WHAT YOU NEED TO DO
In the entries below, find the line with "turquoise rolling pin: [266,429,320,509]" and transcribe it and every line after it exactly, through the last line, without pictures.

MATERIAL SUPPLIED
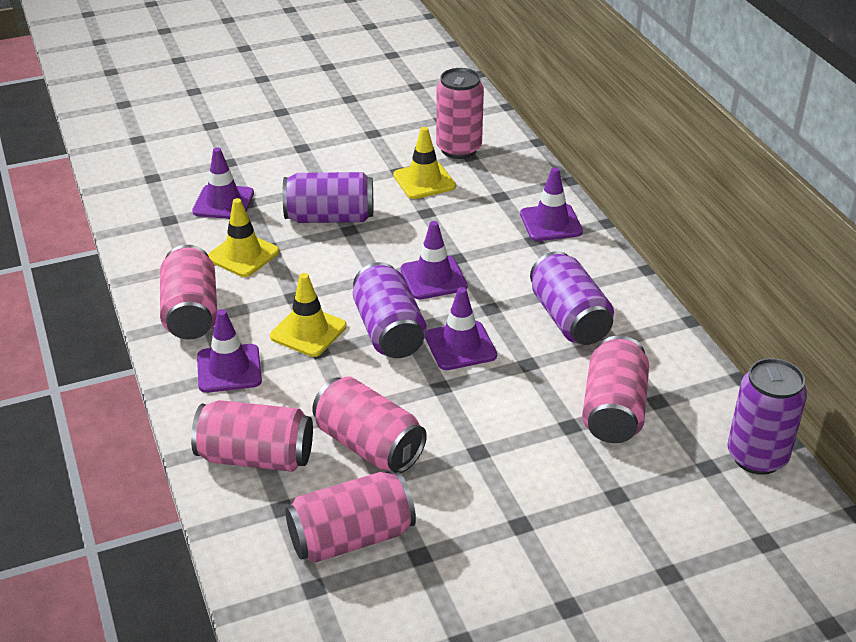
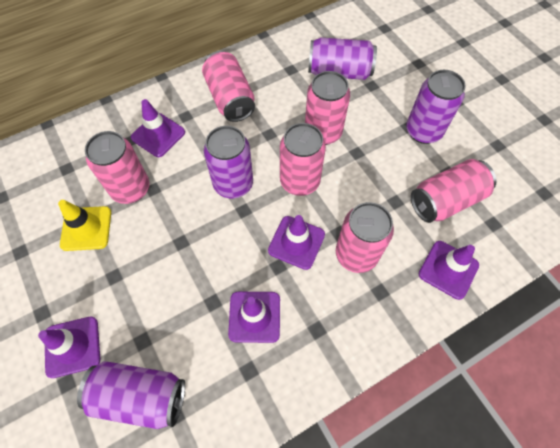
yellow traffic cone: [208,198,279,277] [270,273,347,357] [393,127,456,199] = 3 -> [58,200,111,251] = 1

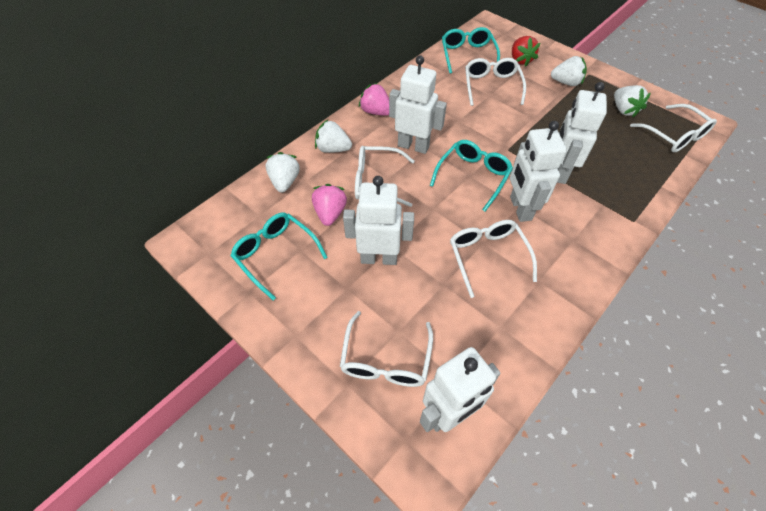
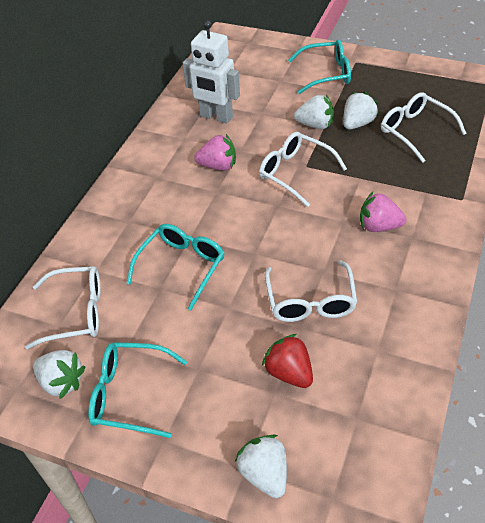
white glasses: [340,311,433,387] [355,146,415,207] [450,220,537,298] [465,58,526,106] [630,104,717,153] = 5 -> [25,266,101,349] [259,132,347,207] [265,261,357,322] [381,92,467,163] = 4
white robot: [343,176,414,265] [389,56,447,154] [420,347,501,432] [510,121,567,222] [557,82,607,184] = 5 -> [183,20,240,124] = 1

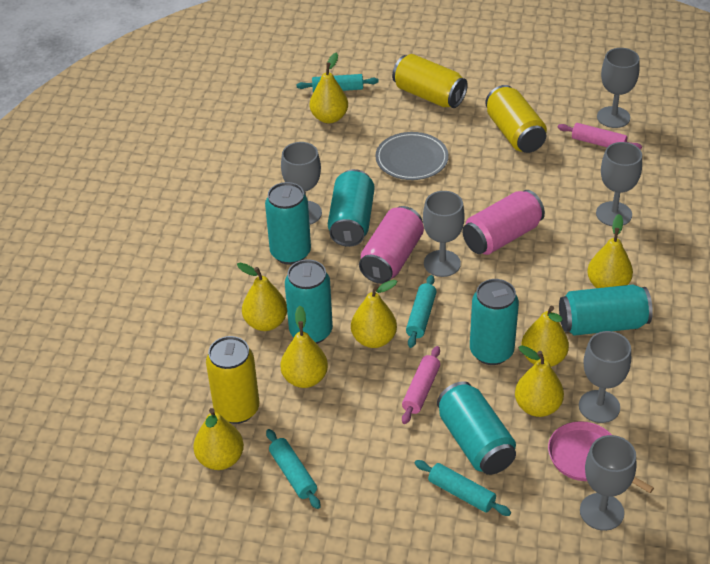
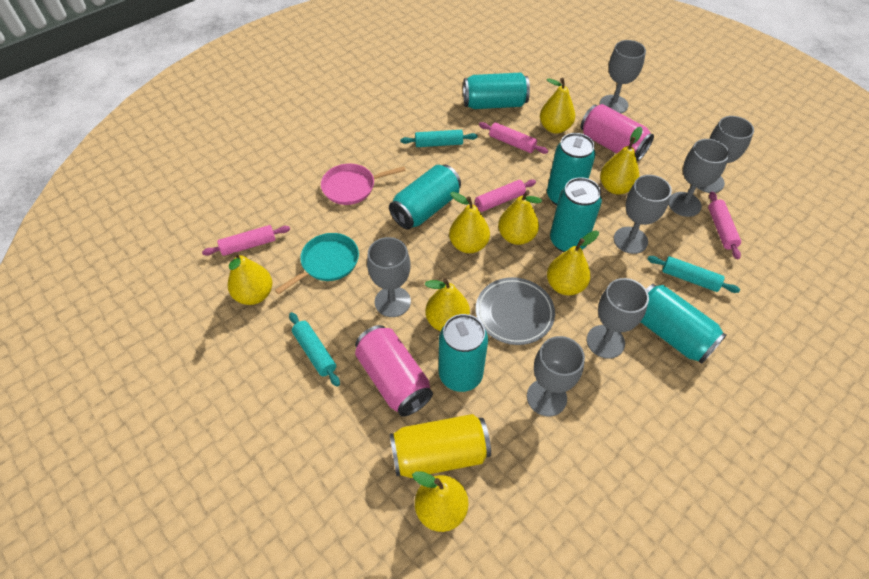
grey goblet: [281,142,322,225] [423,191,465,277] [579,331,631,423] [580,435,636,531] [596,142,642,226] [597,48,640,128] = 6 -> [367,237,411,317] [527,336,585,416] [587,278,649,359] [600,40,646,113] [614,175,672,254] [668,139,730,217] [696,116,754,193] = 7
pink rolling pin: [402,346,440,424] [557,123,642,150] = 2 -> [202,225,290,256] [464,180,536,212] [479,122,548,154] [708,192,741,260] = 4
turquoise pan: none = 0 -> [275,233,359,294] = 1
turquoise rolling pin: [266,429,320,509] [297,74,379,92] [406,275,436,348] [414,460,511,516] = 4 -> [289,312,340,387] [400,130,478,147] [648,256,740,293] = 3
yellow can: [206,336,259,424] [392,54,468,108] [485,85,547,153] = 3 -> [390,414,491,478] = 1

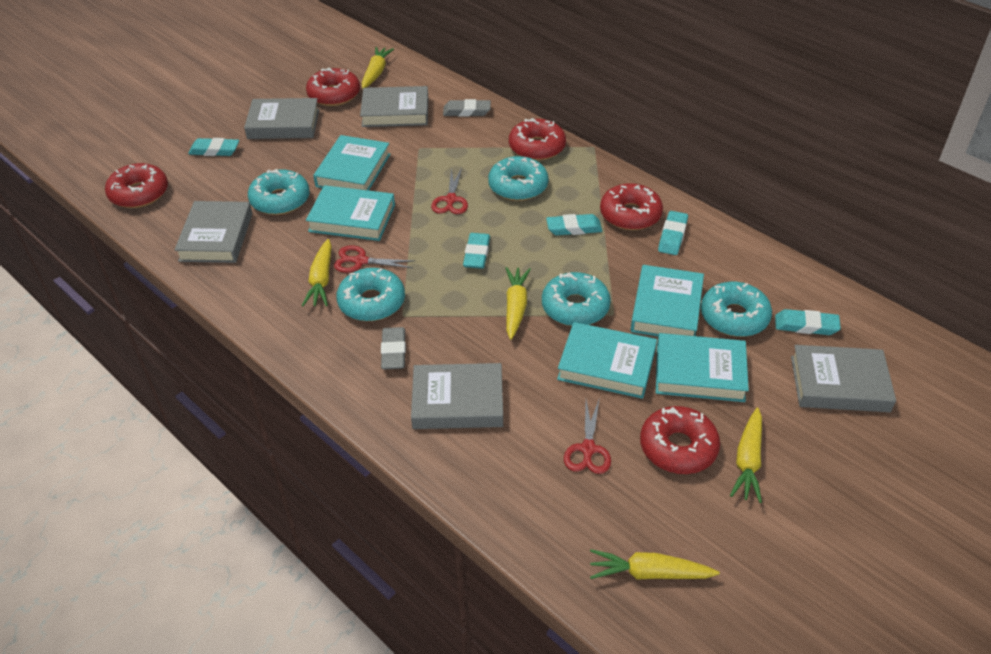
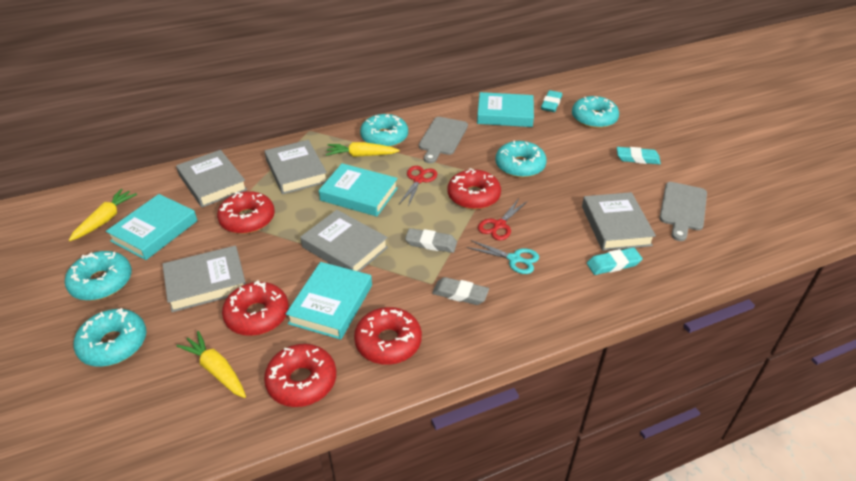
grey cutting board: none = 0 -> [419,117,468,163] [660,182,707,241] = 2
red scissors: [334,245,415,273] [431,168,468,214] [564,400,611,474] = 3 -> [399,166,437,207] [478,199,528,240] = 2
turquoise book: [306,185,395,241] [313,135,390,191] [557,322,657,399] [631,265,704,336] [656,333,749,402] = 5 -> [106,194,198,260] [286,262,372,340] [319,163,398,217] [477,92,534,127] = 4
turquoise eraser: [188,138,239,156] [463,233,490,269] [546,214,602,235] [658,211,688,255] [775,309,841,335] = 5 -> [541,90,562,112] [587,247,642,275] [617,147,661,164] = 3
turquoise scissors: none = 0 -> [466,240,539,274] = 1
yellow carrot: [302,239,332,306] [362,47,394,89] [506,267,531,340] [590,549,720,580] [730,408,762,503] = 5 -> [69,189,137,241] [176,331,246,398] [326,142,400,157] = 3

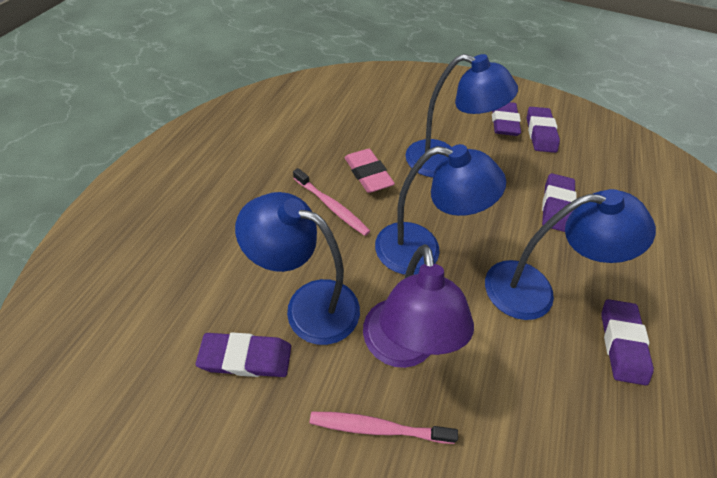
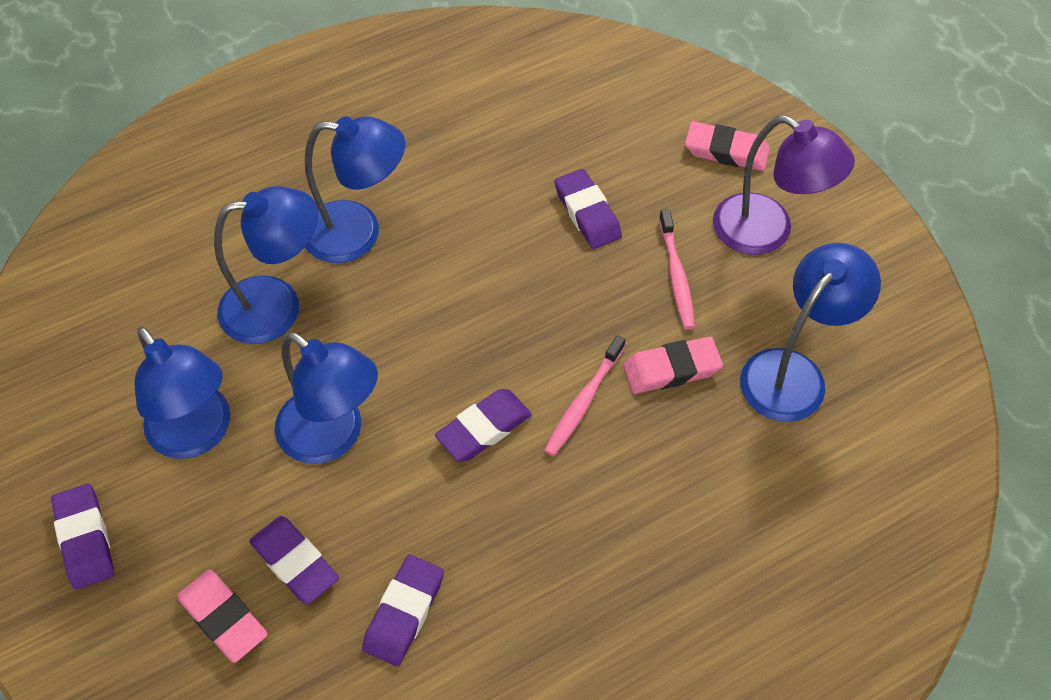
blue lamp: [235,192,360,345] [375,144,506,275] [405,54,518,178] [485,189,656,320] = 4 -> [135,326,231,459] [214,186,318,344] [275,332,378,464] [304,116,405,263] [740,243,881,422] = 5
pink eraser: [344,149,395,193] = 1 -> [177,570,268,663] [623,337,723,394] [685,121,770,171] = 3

TASK OUTPUT
turquoise rolling pin: [266,429,320,509] [297,74,379,92] [406,275,436,348] [414,460,511,516] = 4 -> [289,312,340,387] [400,130,478,147] [648,256,740,293] = 3
yellow can: [206,336,259,424] [392,54,468,108] [485,85,547,153] = 3 -> [390,414,491,478] = 1

grey cutting board: none = 0 -> [419,117,468,163] [660,182,707,241] = 2
red scissors: [334,245,415,273] [431,168,468,214] [564,400,611,474] = 3 -> [399,166,437,207] [478,199,528,240] = 2
turquoise book: [306,185,395,241] [313,135,390,191] [557,322,657,399] [631,265,704,336] [656,333,749,402] = 5 -> [106,194,198,260] [286,262,372,340] [319,163,398,217] [477,92,534,127] = 4
turquoise eraser: [188,138,239,156] [463,233,490,269] [546,214,602,235] [658,211,688,255] [775,309,841,335] = 5 -> [541,90,562,112] [587,247,642,275] [617,147,661,164] = 3
turquoise scissors: none = 0 -> [466,240,539,274] = 1
yellow carrot: [302,239,332,306] [362,47,394,89] [506,267,531,340] [590,549,720,580] [730,408,762,503] = 5 -> [69,189,137,241] [176,331,246,398] [326,142,400,157] = 3

blue lamp: [235,192,360,345] [375,144,506,275] [405,54,518,178] [485,189,656,320] = 4 -> [135,326,231,459] [214,186,318,344] [275,332,378,464] [304,116,405,263] [740,243,881,422] = 5
pink eraser: [344,149,395,193] = 1 -> [177,570,268,663] [623,337,723,394] [685,121,770,171] = 3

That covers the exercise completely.